* YOUR TASK *
From the first line of the listing below through the line with "Receipt Board: [502,794,868,1123]", transcribe exactly and skip the pictures.

- - - - -

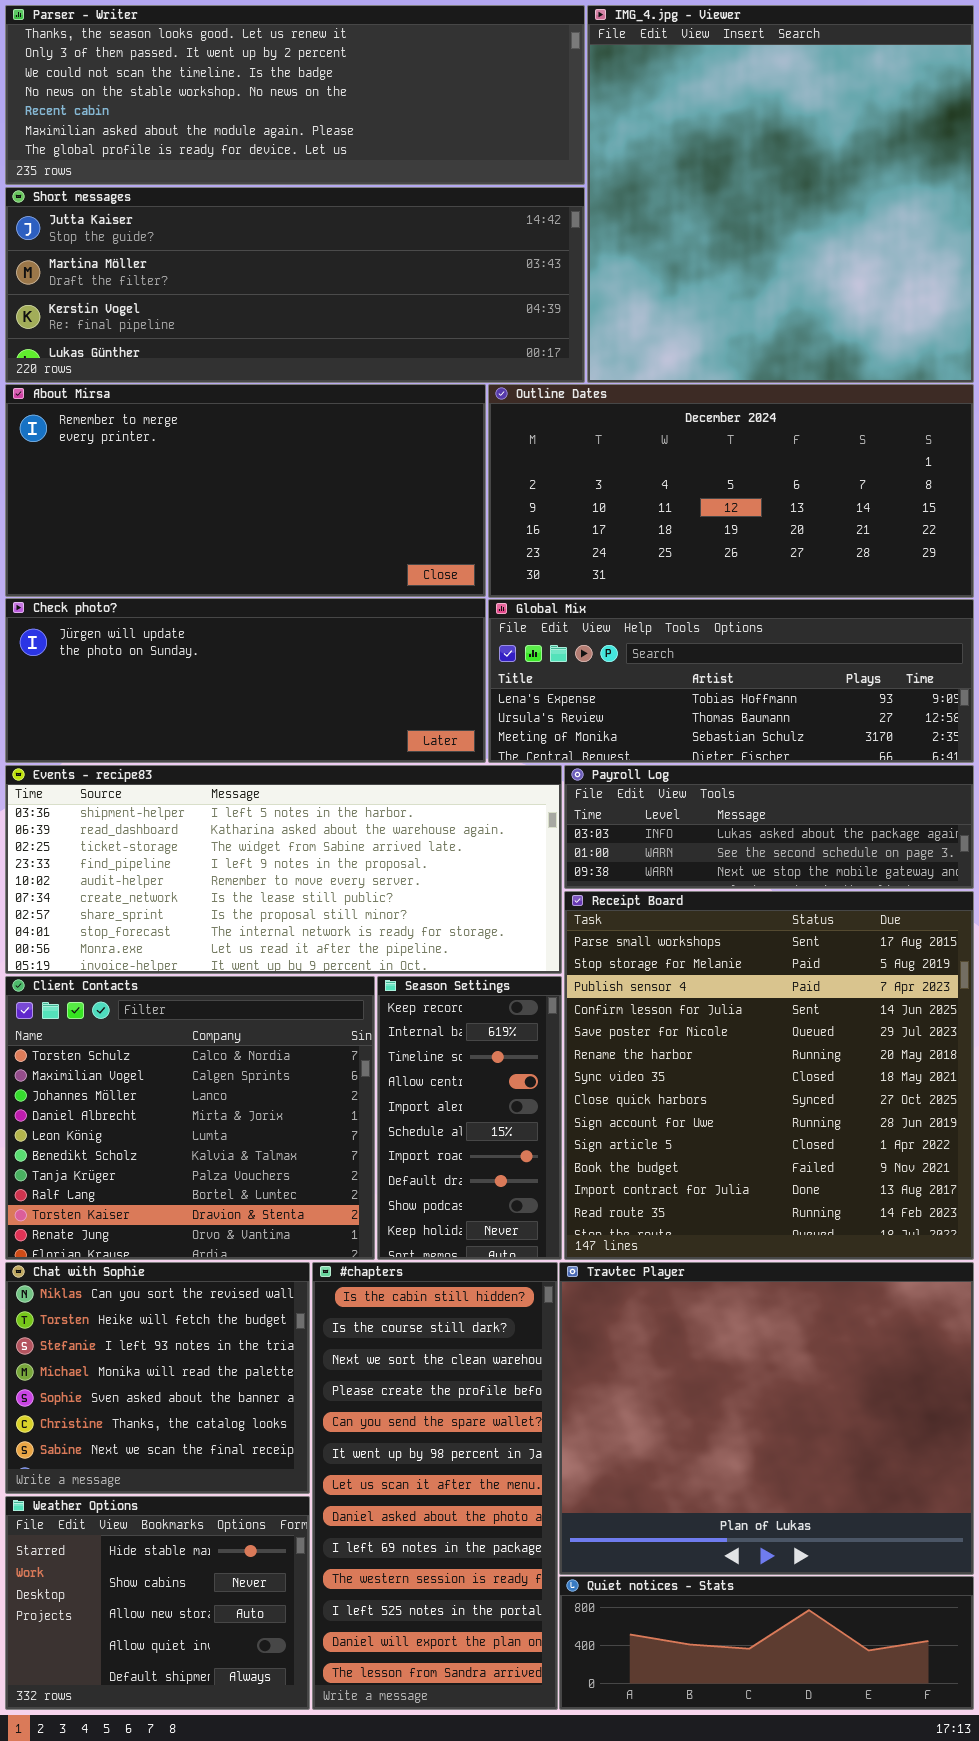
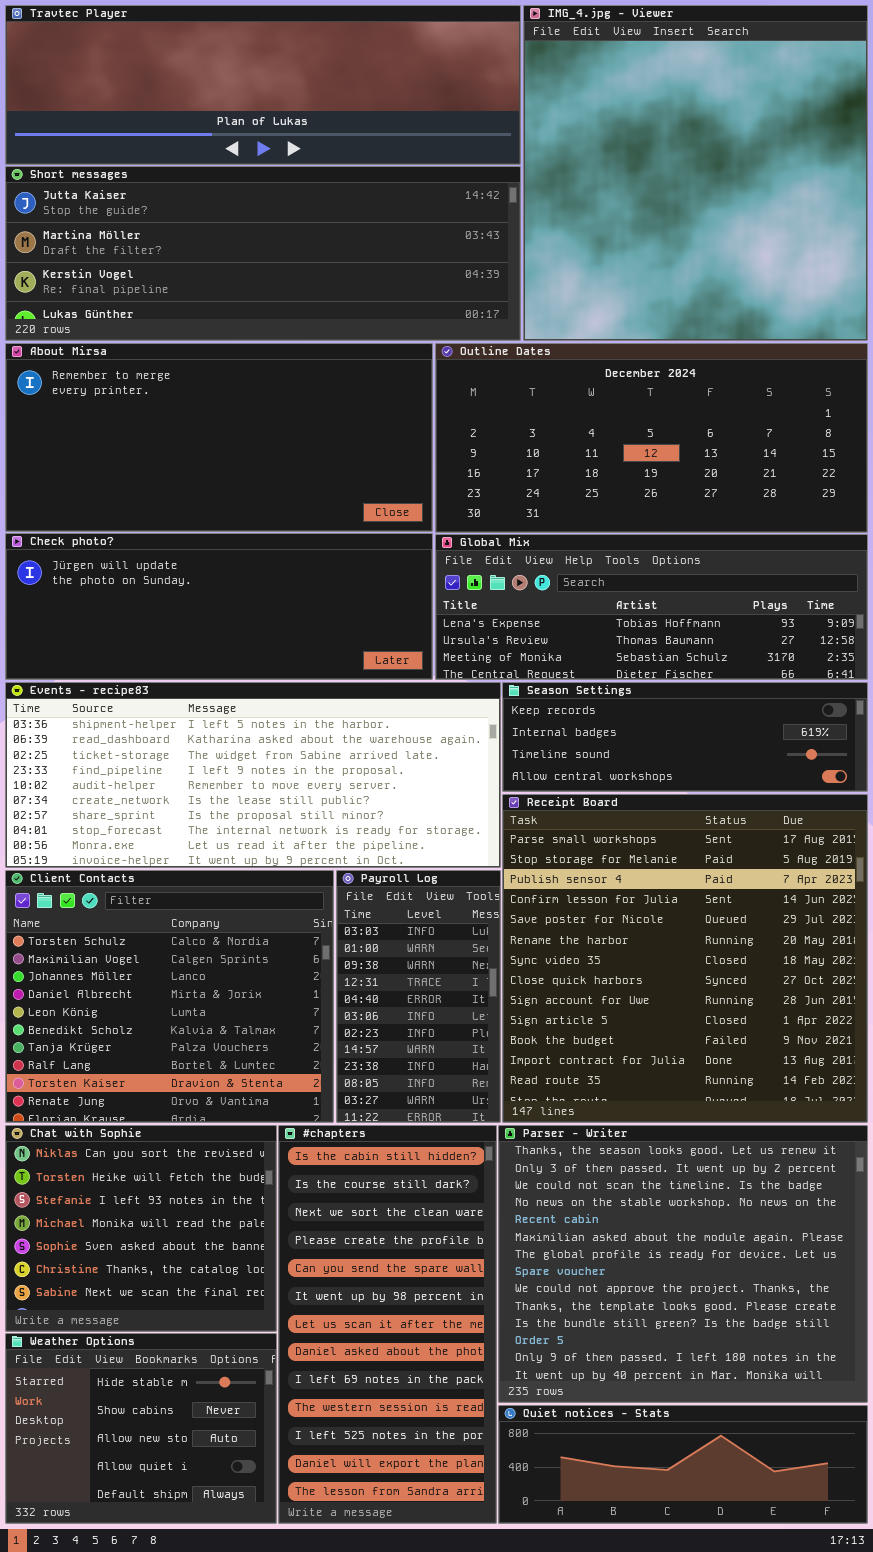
Parser - Writer: [5,5,585,185] -> [498,1125,868,1403], moved, resized
Payroll Log: [564,765,974,889] -> [336,870,501,1123], moved, resized
Season Settings: [377,976,562,1260] -> [502,682,868,792], moved, resized
Travtec Player: [559,1262,974,1575] -> [5,5,521,165], moved, resized

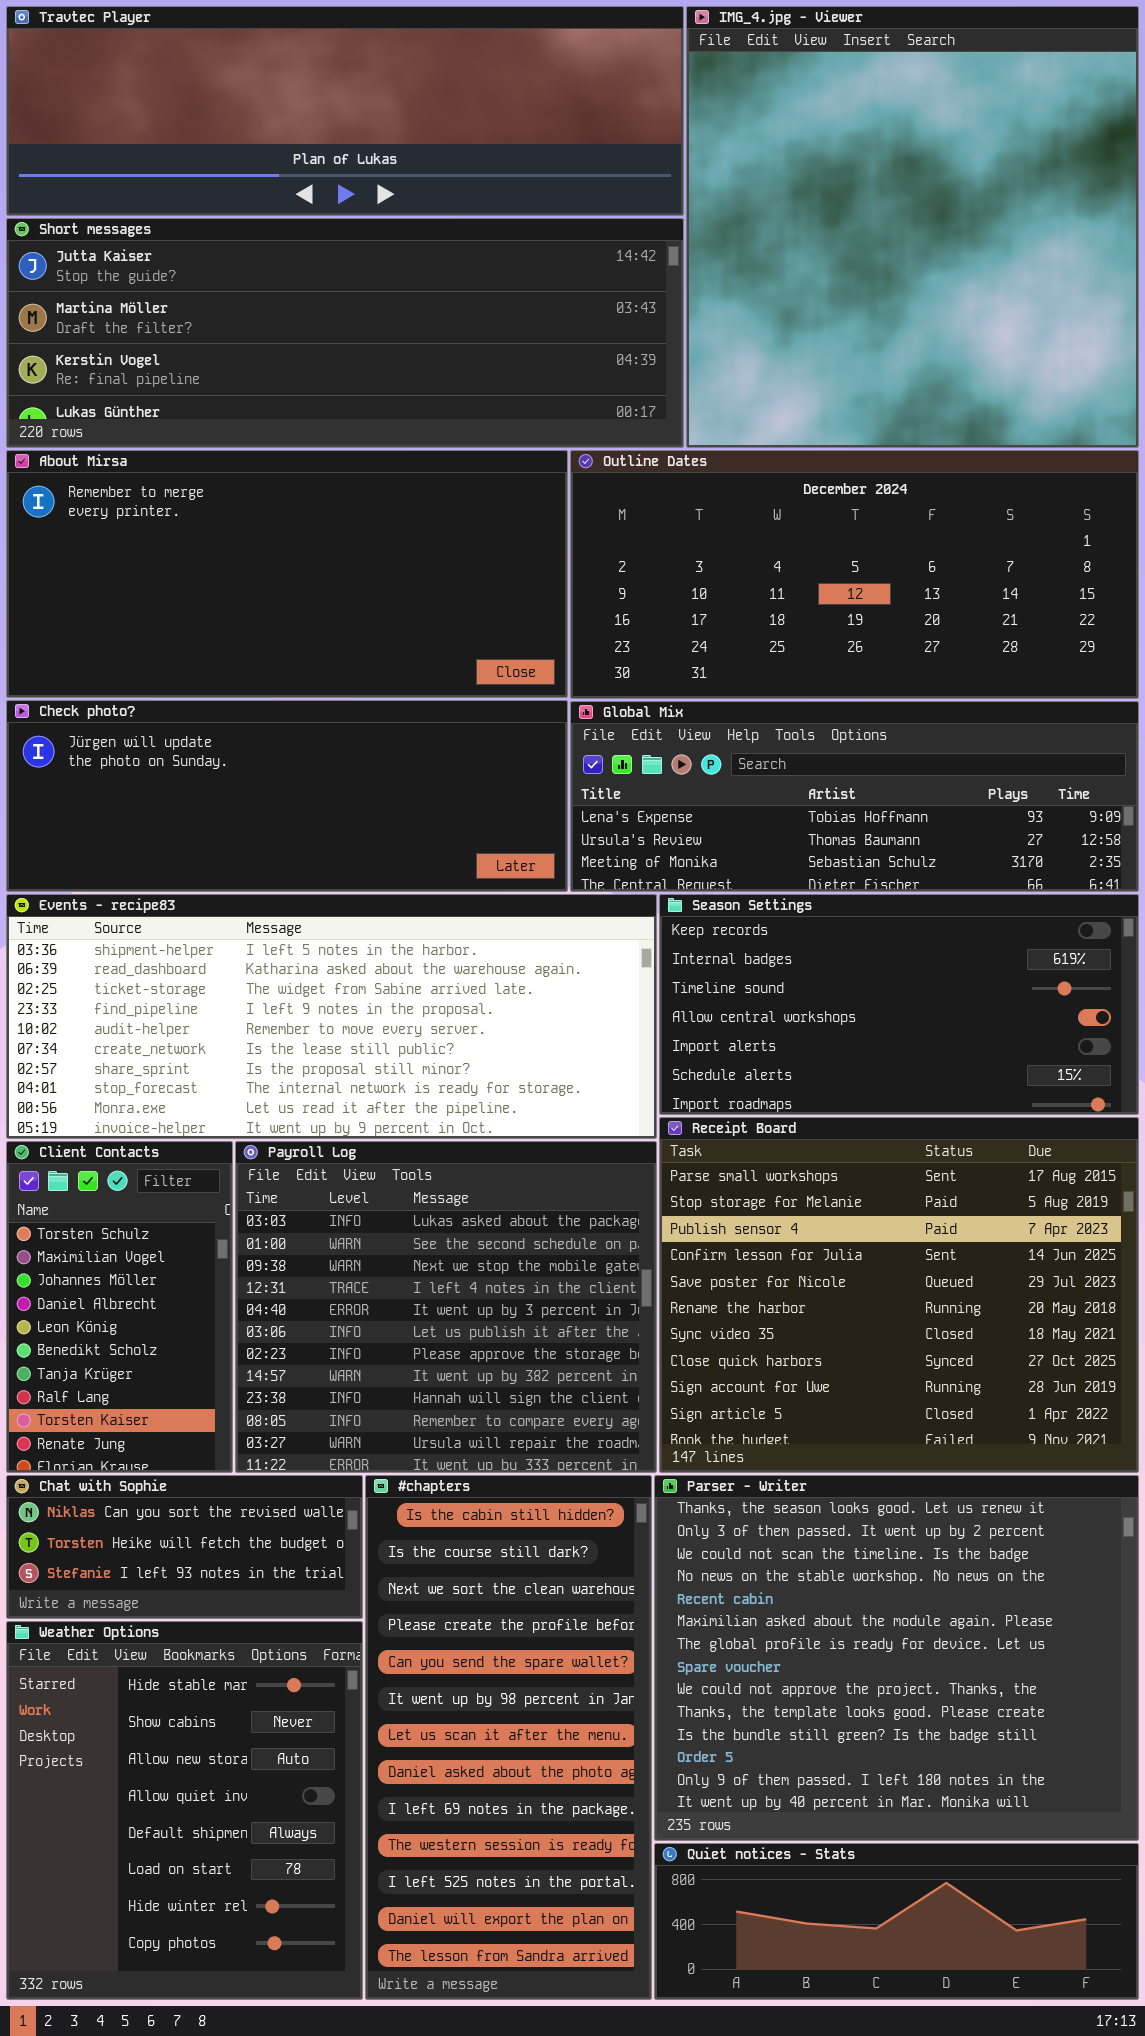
Season Settings: [502,682,868,792] -> [659,894,1139,1115], resized
Receipt Board: [502,794,868,1123] -> [659,1117,1139,1473], resized
Client Contacts: [5,870,334,1123] -> [6,1141,233,1473], resized
Payroll Log: [336,870,501,1123] -> [235,1141,657,1473], resized
Chat with Sophie: [5,1125,277,1332] -> [6,1475,363,1619], resized
Weather Options: [5,1333,277,1524] -> [6,1621,363,2000], resized

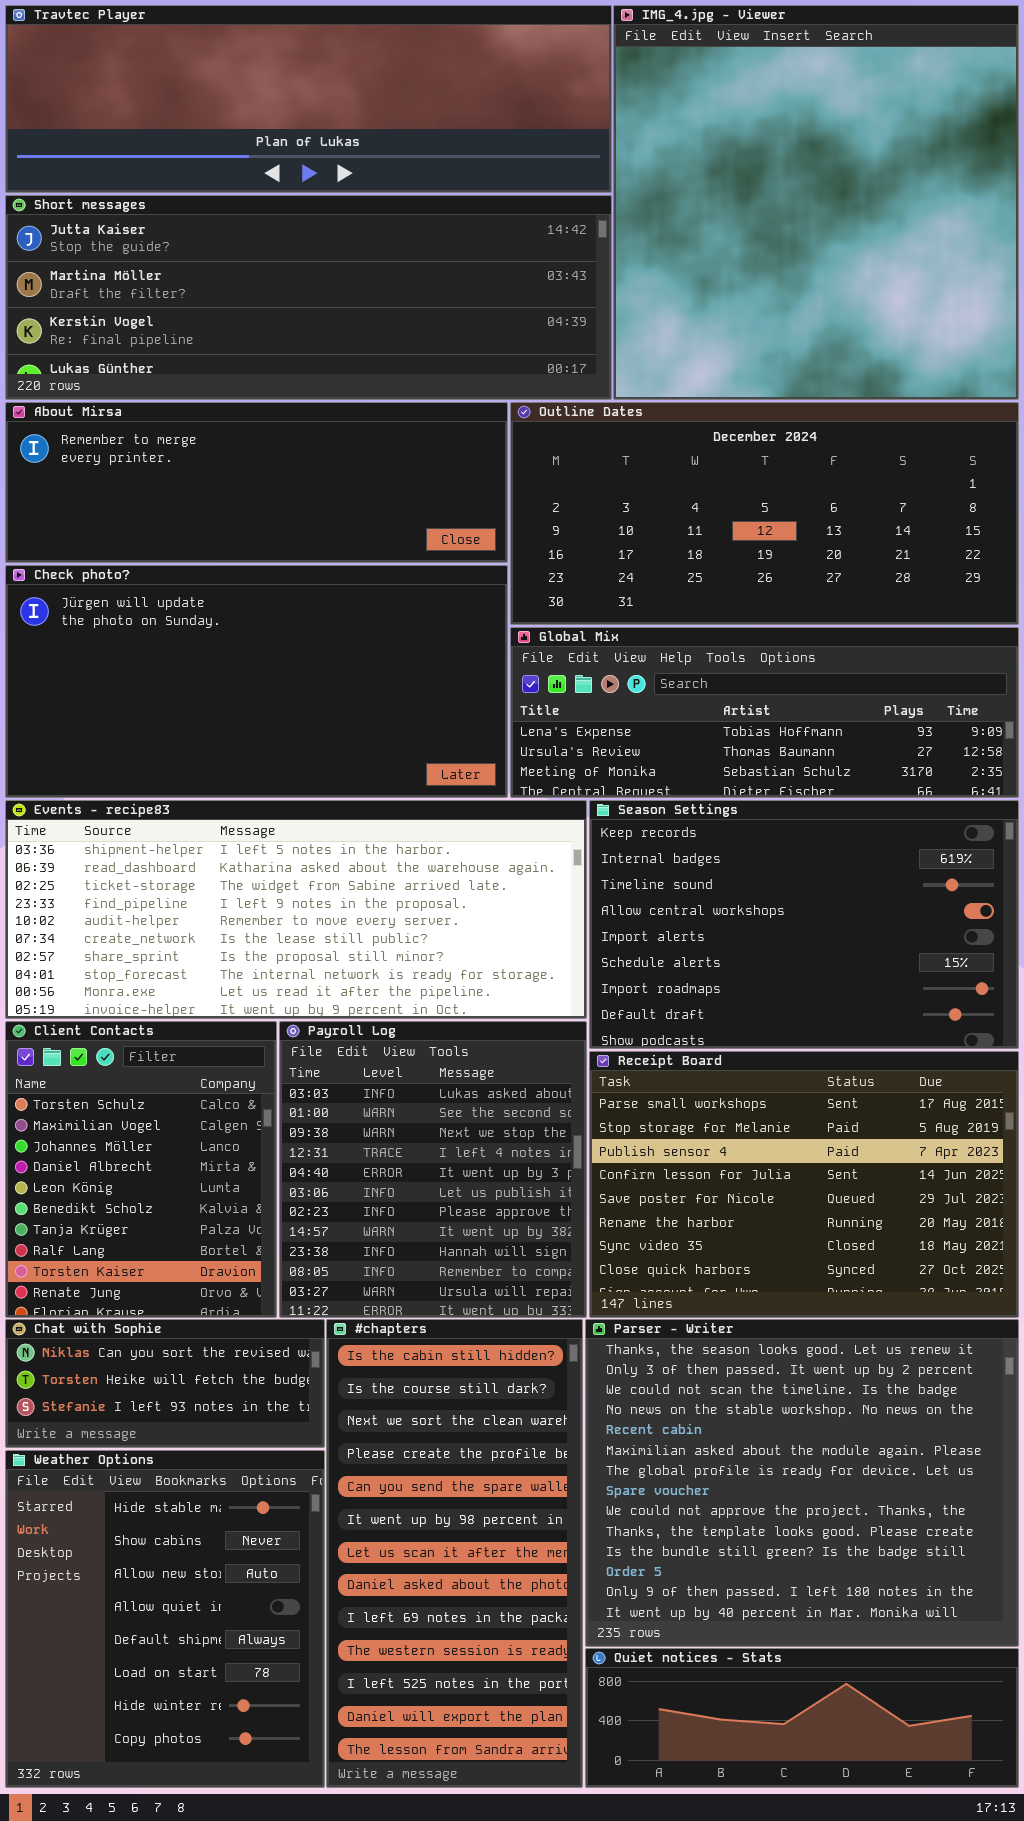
About Mirsa: [6,450,568,698] -> [5,402,508,563], resized
Check photo?: [6,700,568,892] -> [5,565,508,798], resized
Season Settings: [659,894,1139,1115] -> [589,800,1019,1049], resized
Receipt Board: [659,1117,1139,1473] -> [589,1051,1019,1318], resized
Client Contacts: [6,1141,233,1473] -> [5,1021,277,1318], resized
Payroll Log: [235,1141,657,1473] -> [279,1021,587,1318], resized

- - - - -

* TASK RESPONSE *
Parser - Writer: [5,5,585,185] -> [498,1125,868,1403], moved, resized
Payroll Log: [564,765,974,889] -> [336,870,501,1123], moved, resized
Season Settings: [377,976,562,1260] -> [502,682,868,792], moved, resized
Travtec Player: [559,1262,974,1575] -> [5,5,521,165], moved, resized

Season Settings: [502,682,868,792] -> [659,894,1139,1115], resized
Receipt Board: [502,794,868,1123] -> [659,1117,1139,1473], resized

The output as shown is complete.